Supplied material »

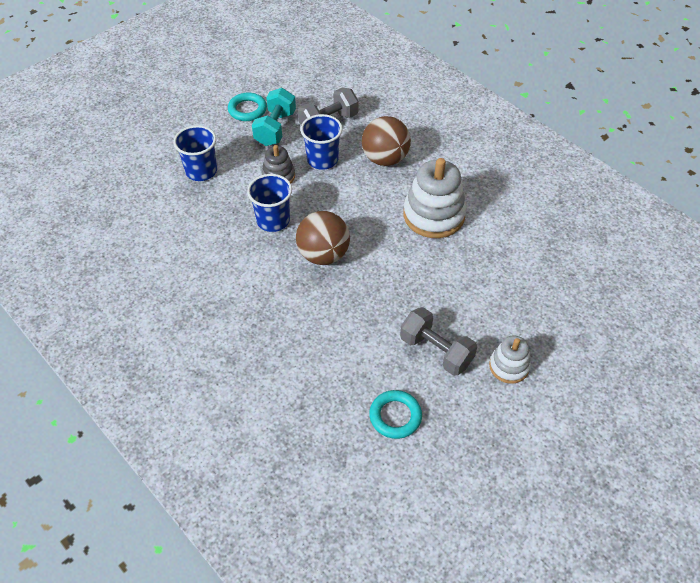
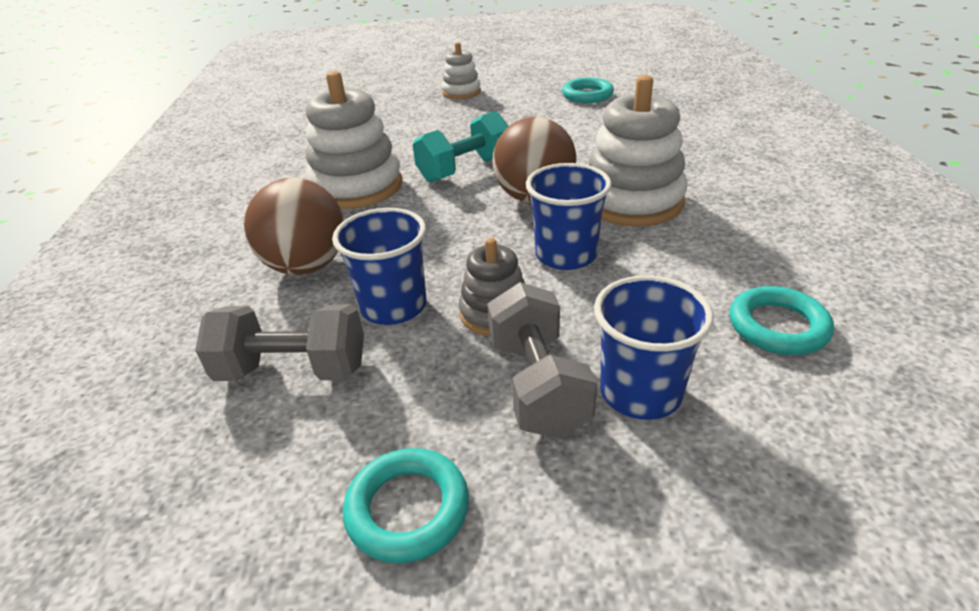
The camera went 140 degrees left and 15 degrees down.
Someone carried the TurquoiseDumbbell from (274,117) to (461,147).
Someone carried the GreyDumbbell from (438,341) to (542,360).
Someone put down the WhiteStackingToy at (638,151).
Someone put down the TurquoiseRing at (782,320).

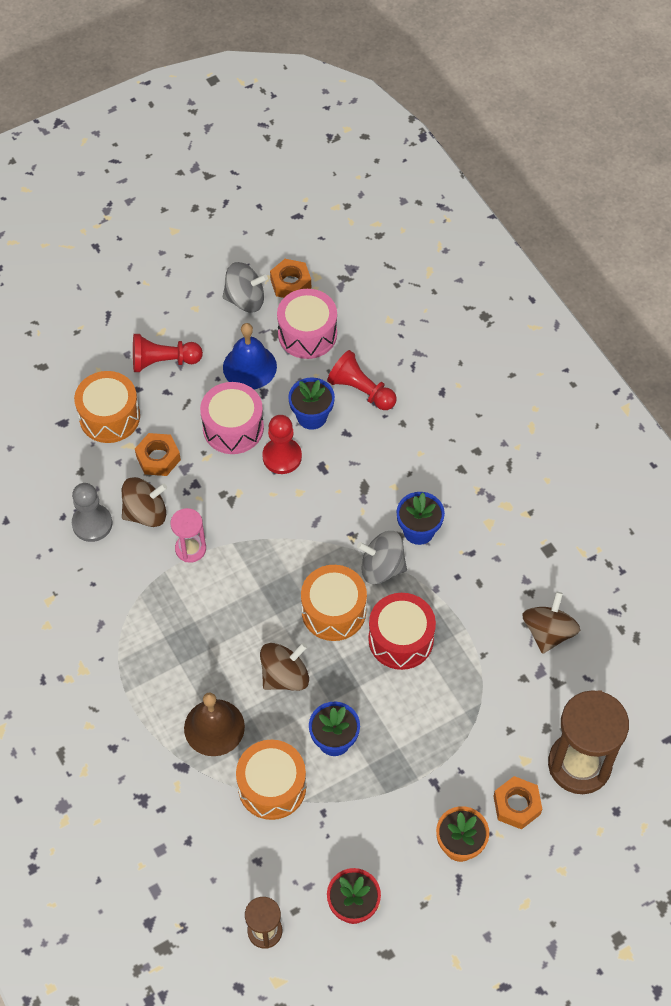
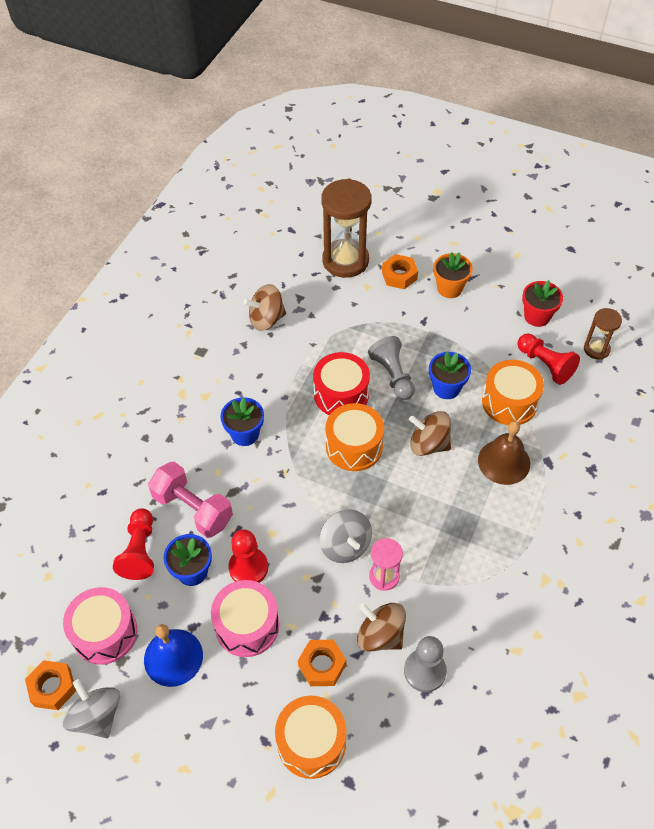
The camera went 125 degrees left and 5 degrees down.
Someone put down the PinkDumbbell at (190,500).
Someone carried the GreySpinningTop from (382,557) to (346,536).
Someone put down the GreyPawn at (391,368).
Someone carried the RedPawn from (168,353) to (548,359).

Task description »
Starting with the line that holds "Someone carried the GreySpinningTop", copy each remaining line of the listing above exactly, through the last one.

Result of this task »
Someone carried the GreySpinningTop from (382,557) to (346,536).
Someone put down the GreyPawn at (391,368).
Someone carried the RedPawn from (168,353) to (548,359).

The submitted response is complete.